The problem |
Range to output from the entries below: the line containing "(298, 714) = (162, 495): yellow pear -> none" through the line containing "(426, 458) = (243, 314): pink". Set it down exactly, ends included, nothing else.

Raw data |
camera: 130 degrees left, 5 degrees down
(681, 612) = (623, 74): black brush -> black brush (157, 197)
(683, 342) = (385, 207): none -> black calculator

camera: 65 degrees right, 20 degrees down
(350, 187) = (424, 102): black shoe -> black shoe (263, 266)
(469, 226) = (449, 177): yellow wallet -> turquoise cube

...

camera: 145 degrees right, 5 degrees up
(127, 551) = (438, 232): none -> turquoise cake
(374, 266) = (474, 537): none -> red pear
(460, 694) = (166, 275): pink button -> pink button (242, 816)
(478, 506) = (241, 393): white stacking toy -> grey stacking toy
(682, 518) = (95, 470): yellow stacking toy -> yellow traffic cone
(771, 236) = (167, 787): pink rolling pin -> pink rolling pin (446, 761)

...

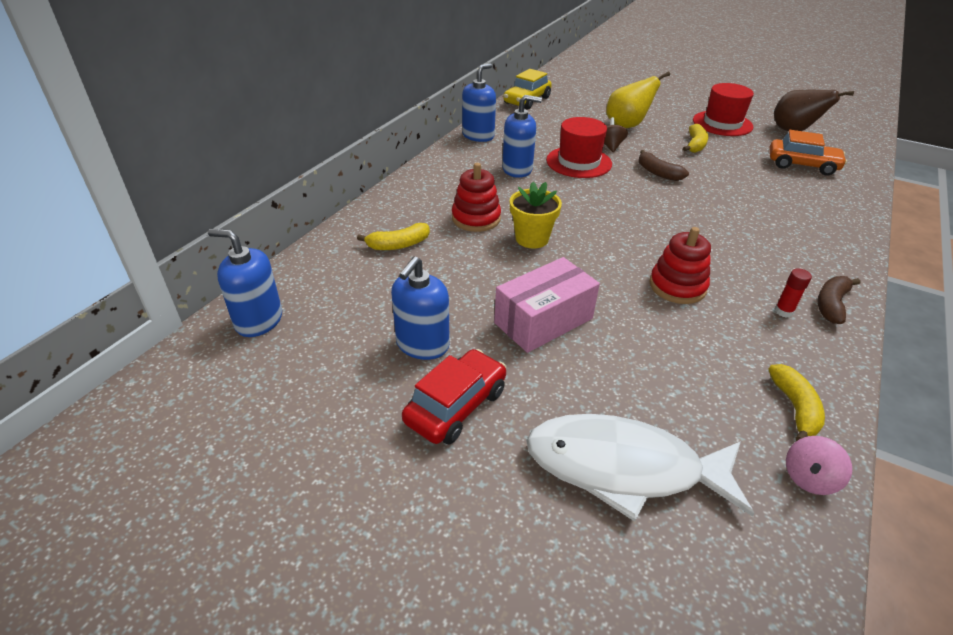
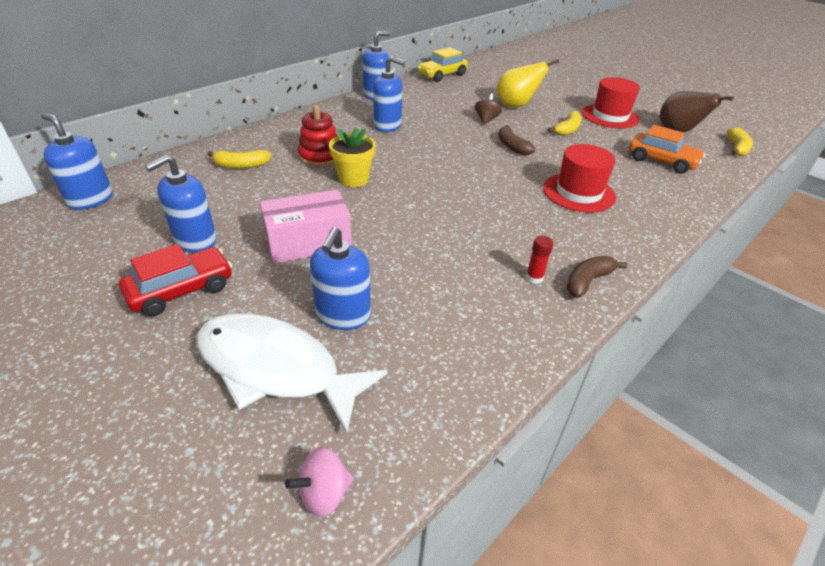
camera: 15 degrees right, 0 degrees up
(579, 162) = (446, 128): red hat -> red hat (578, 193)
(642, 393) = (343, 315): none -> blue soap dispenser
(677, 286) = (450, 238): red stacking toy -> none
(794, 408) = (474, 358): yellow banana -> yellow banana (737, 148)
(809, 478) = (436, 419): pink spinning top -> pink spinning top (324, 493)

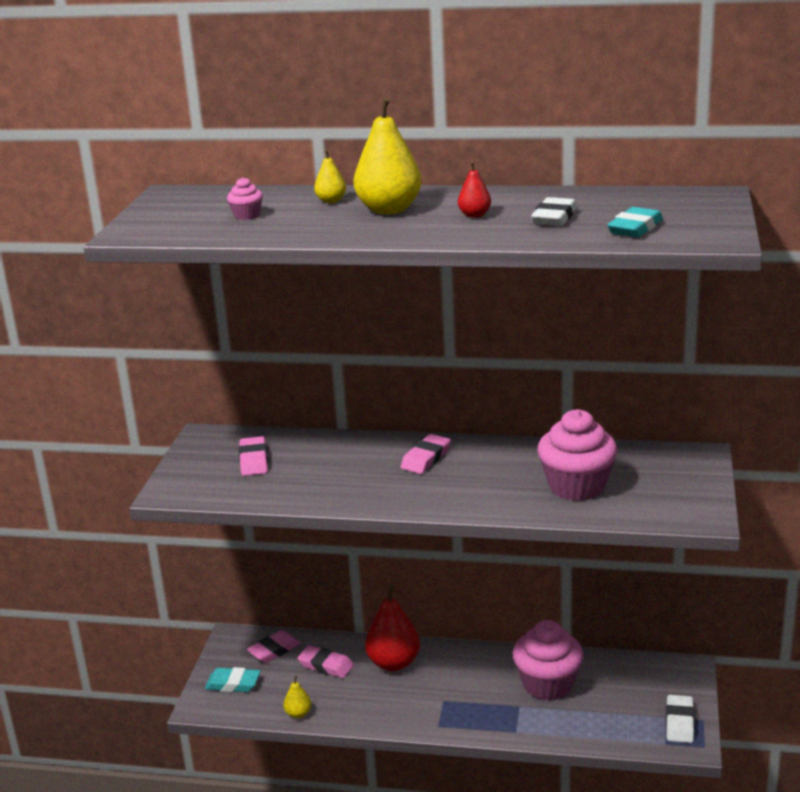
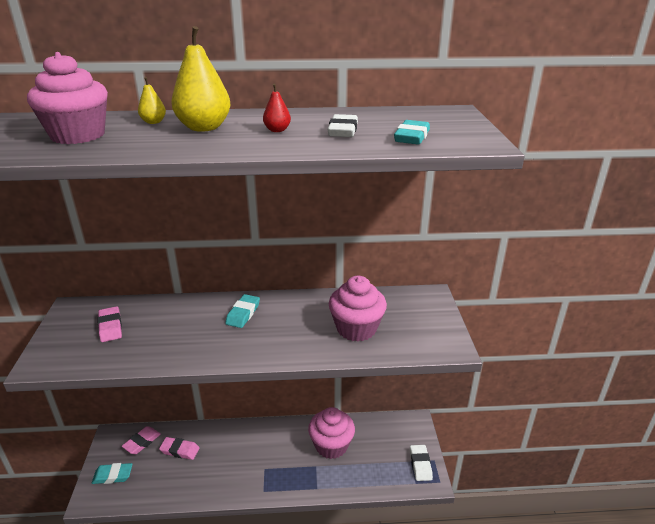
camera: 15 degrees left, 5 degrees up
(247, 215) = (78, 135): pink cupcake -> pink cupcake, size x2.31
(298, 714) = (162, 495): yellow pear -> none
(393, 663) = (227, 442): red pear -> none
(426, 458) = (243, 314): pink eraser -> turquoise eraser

Exercise result |
(298, 714) = (162, 495): yellow pear -> none
(393, 663) = (227, 442): red pear -> none
(426, 458) = (243, 314): pink eraser -> turquoise eraser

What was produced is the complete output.